- Opening Delimiter -
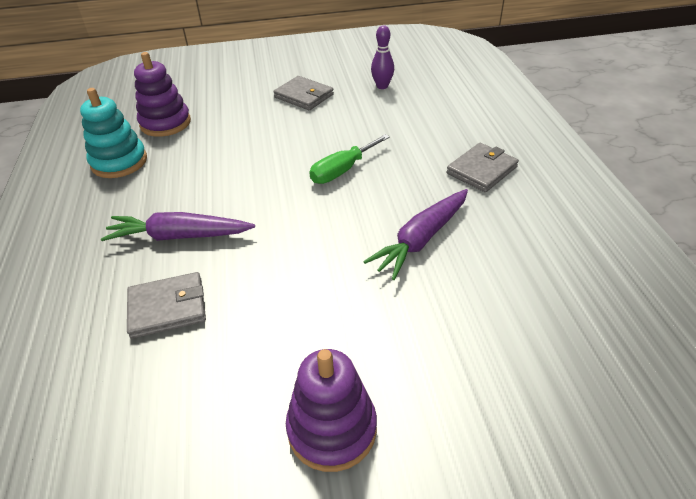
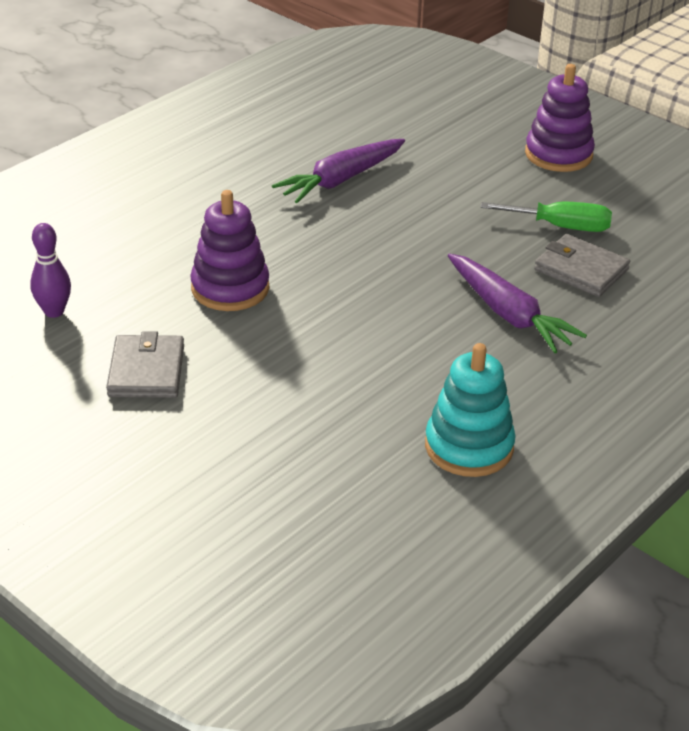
camera: 130 degrees left, 5 degrees down
(165, 123) = (348, 467): purple stacking toy -> purple stacking toy (230, 288)
(342, 170) = (288, 262): green screwdriver -> green screwdriver (561, 226)
(421, 239) = (341, 180): purple carrot -> purple carrot turned 135 degrees clockwise
(481, 170) = (194, 180): grey wallet -> none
- Closing Delimiter -
**ACTION ITEM:** State the number of lines holding the word "degrees" in the listing. Add nothing else.

**RESPONSE:** 2